[Scene comparison data]
==================================================
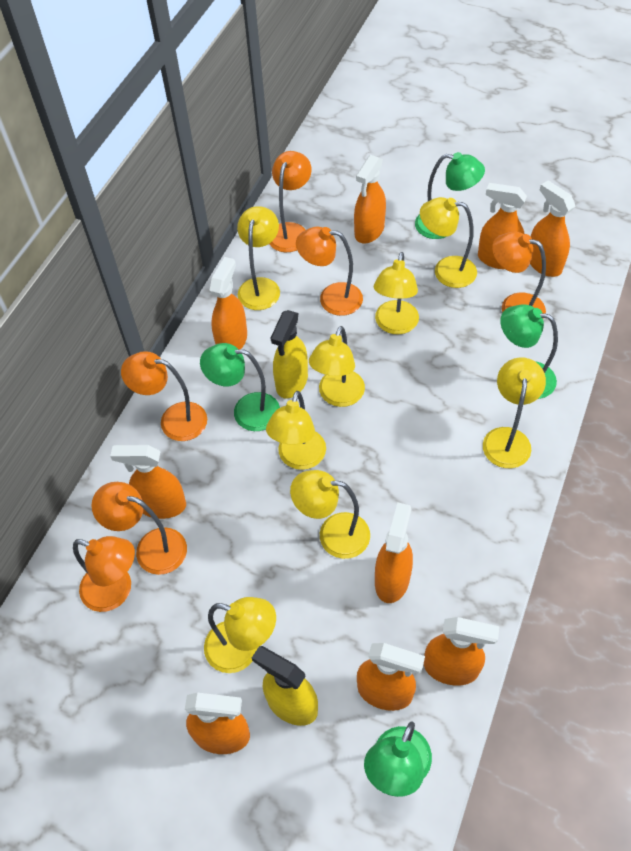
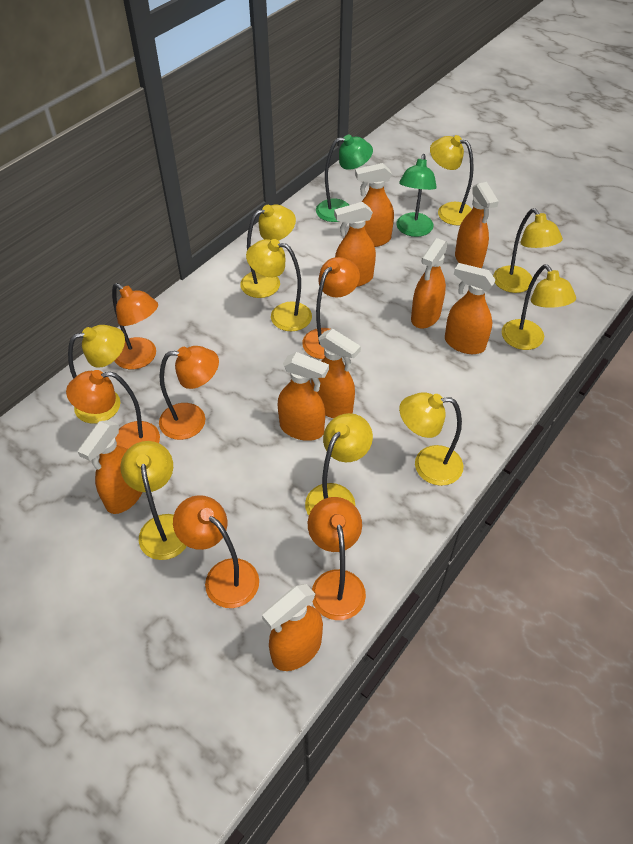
green lamp: 4 -> 2
yellow lamp: 8 -> 9
yellow spray bottle: 2 -> 0

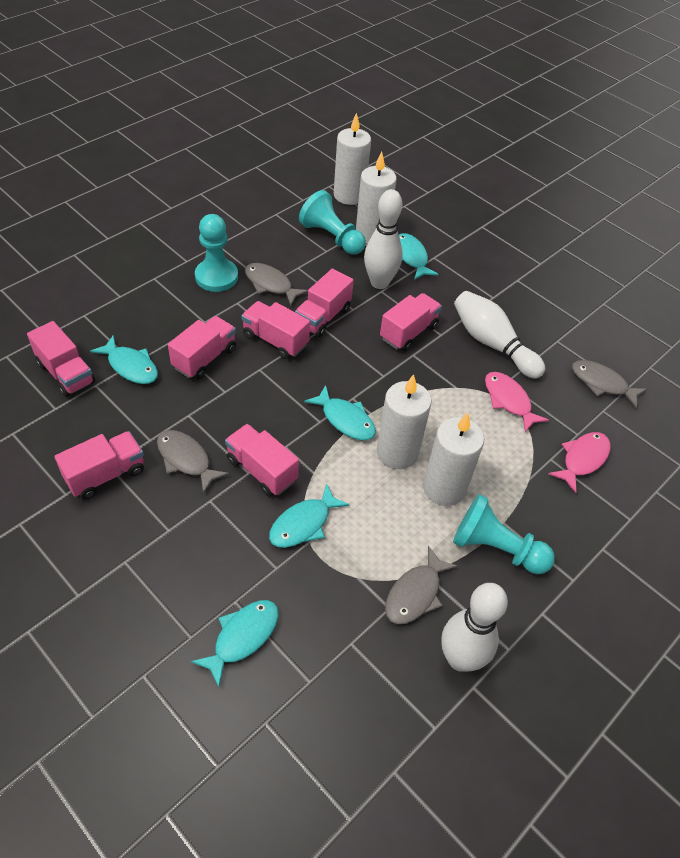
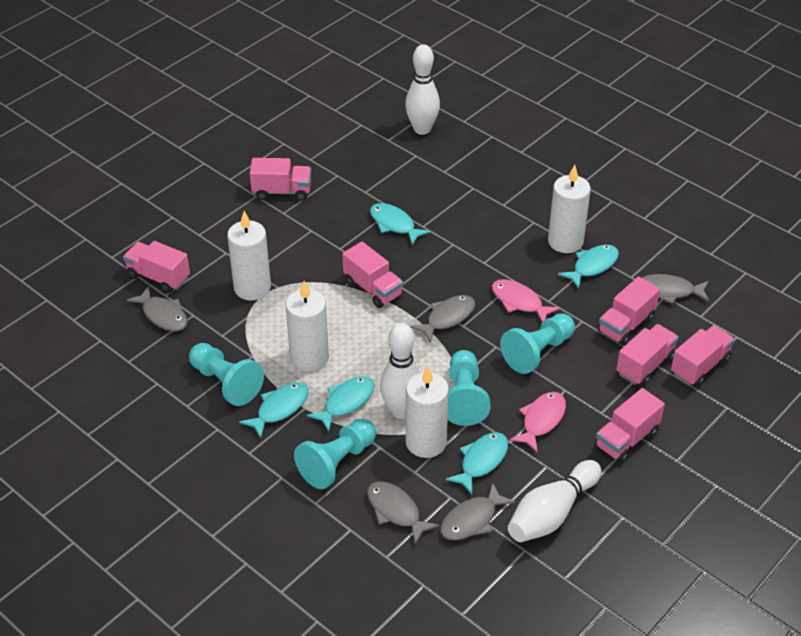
grey fish: 4 -> 5
turquoise pawn: 3 -> 4

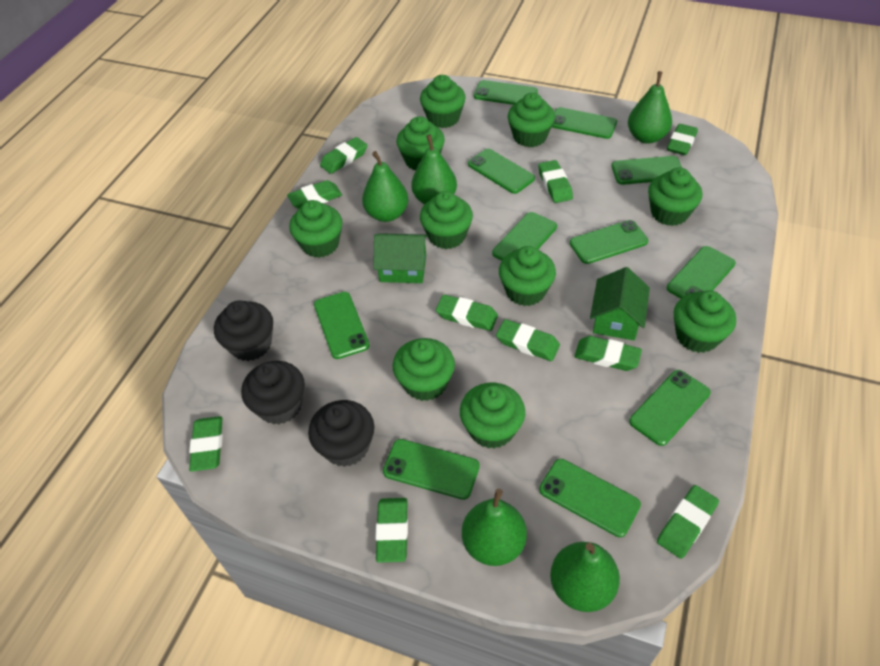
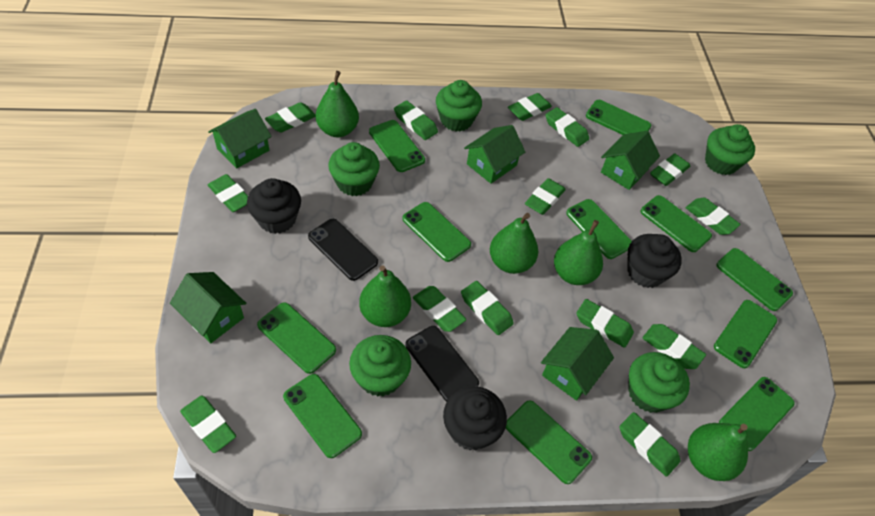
black phone: 0 -> 2
green cupcake: 10 -> 5
green eraser: 10 -> 14
green house: 2 -> 5

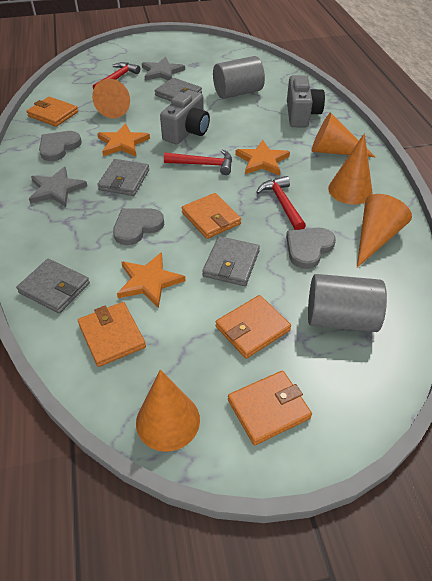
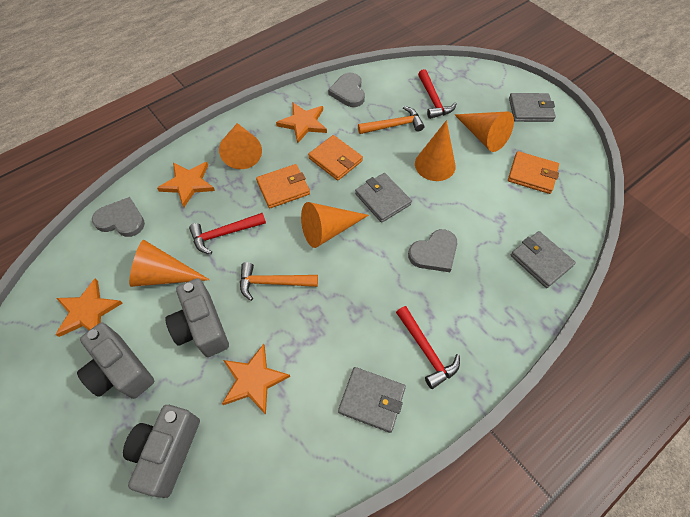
grey camera: 2 -> 3
grey cylinder: 2 -> 0
grey star: 2 -> 0
orange hammer: 0 -> 2
orange star: 3 -> 4
orange wallet: 5 -> 3

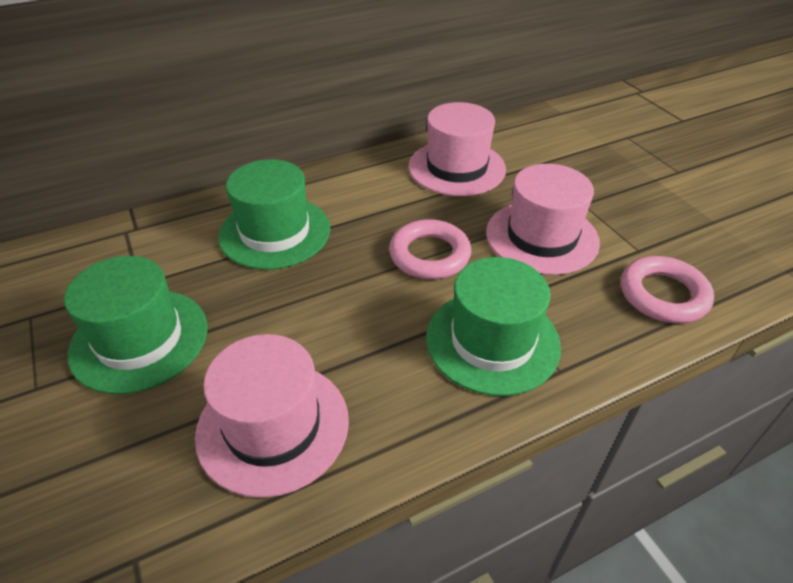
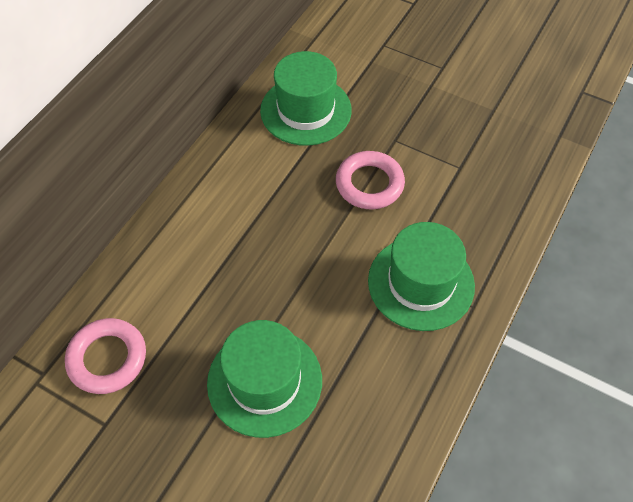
pink hat: 3 -> 0

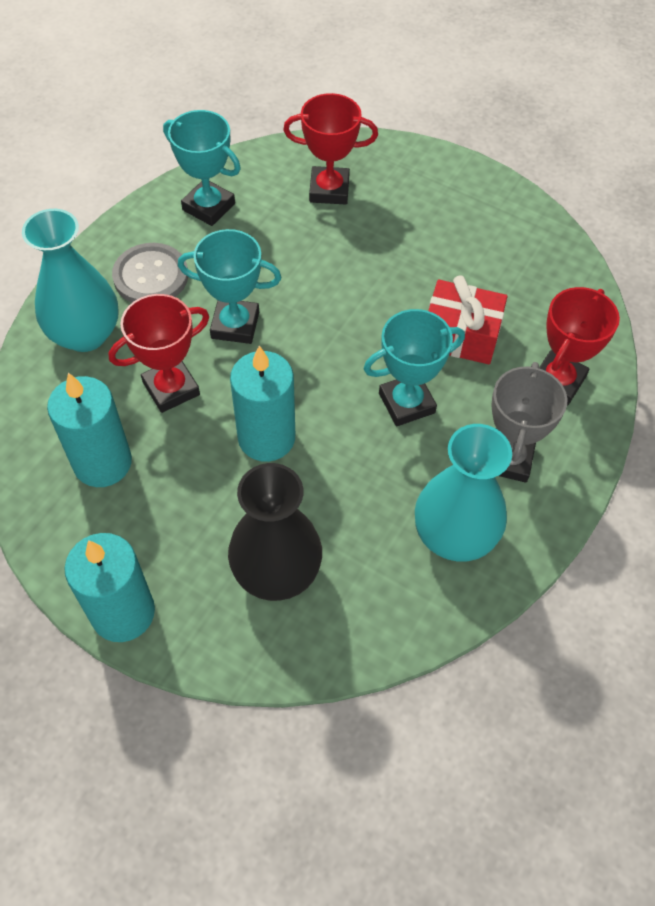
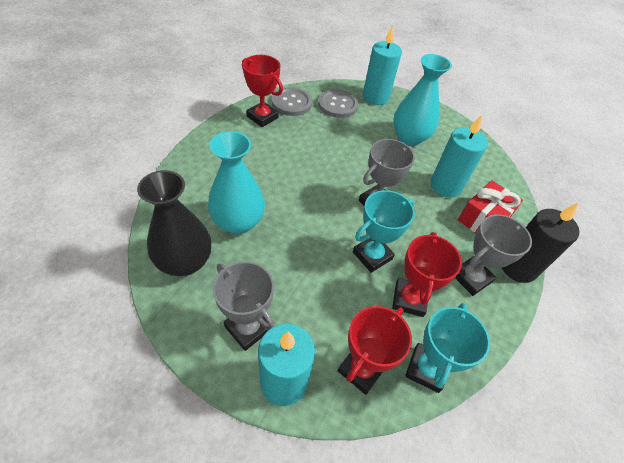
black candle: 0 -> 1
grey button: 1 -> 2
grey trophy: 1 -> 3
turquoise trophy: 3 -> 2

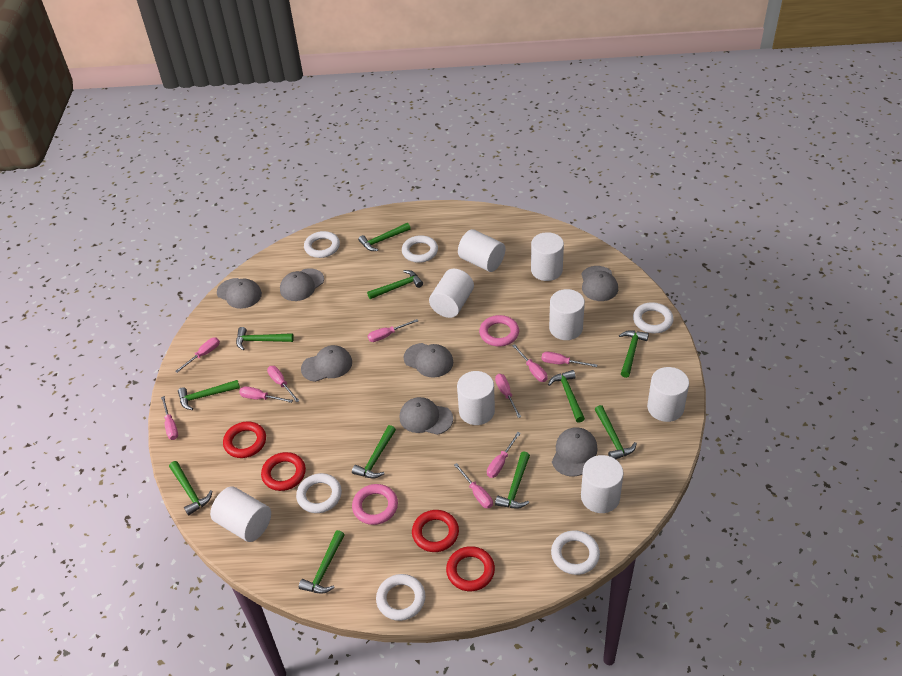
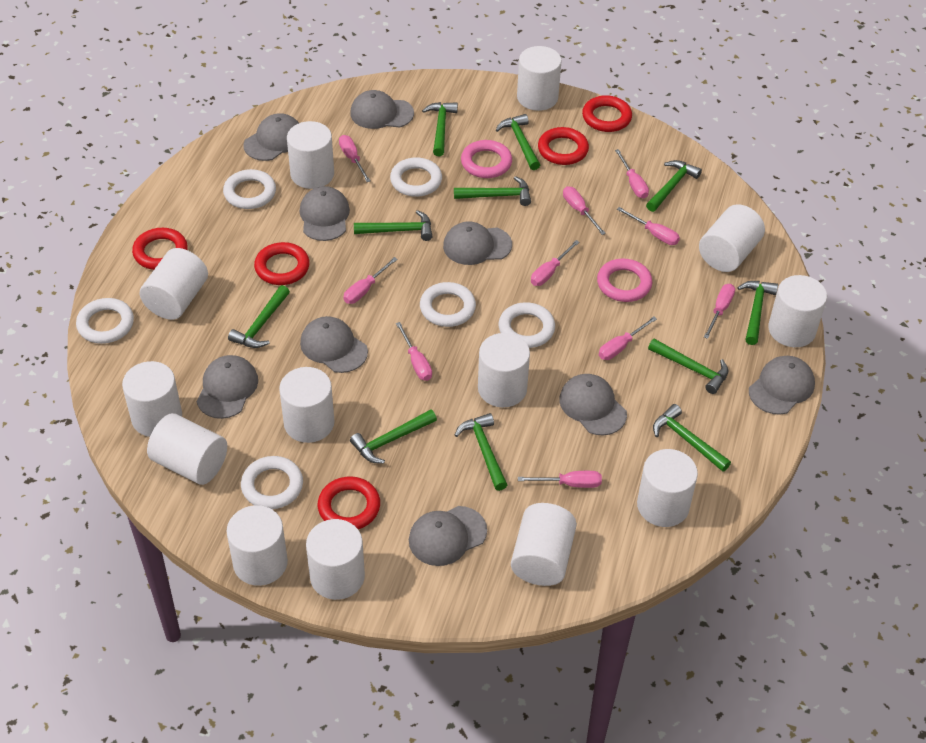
grey cap: 7 -> 9
red ring: 4 -> 5
white cylinder: 8 -> 13

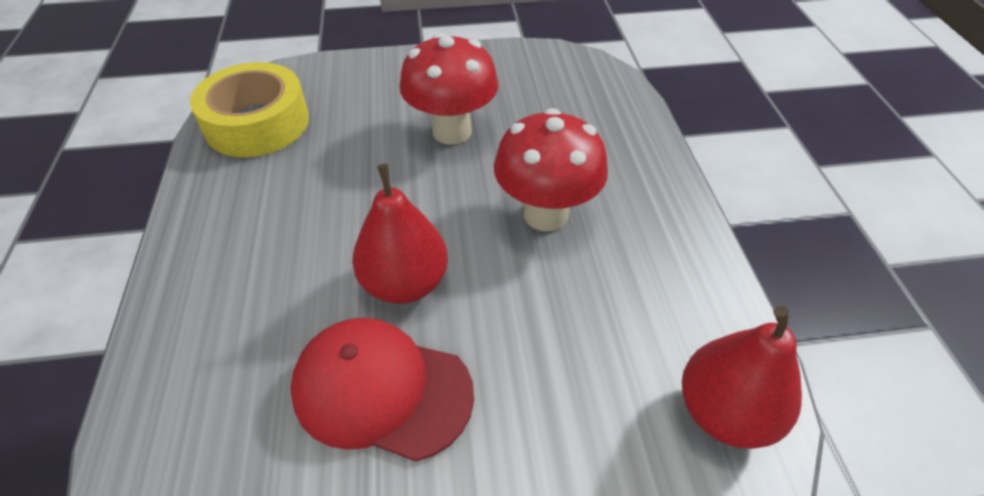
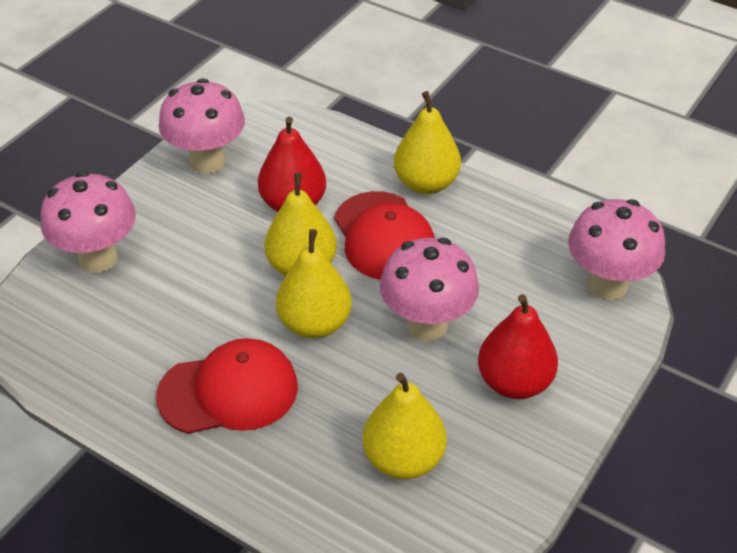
pink mushroom: 0 -> 4
red cap: 1 -> 2
red mushroom: 2 -> 0
yellow pear: 0 -> 4
yellow tape: 1 -> 0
==================================================
* _Work to be completed_
Set down each entry again exactly as written. Pictures stay out.

* _Task result_
green lamp: 4 -> 2
yellow lamp: 8 -> 9
yellow spray bottle: 2 -> 0

grey fish: 4 -> 5
turquoise pawn: 3 -> 4

black phone: 0 -> 2
green cupcake: 10 -> 5
green eraser: 10 -> 14
green house: 2 -> 5

grey camera: 2 -> 3
grey cylinder: 2 -> 0
grey star: 2 -> 0
orange hammer: 0 -> 2
orange star: 3 -> 4
orange wallet: 5 -> 3

pink hat: 3 -> 0

black candle: 0 -> 1
grey button: 1 -> 2
grey trophy: 1 -> 3
turquoise trophy: 3 -> 2

grey cap: 7 -> 9
red ring: 4 -> 5
white cylinder: 8 -> 13

pink mushroom: 0 -> 4
red cap: 1 -> 2
red mushroom: 2 -> 0
yellow pear: 0 -> 4
yellow tape: 1 -> 0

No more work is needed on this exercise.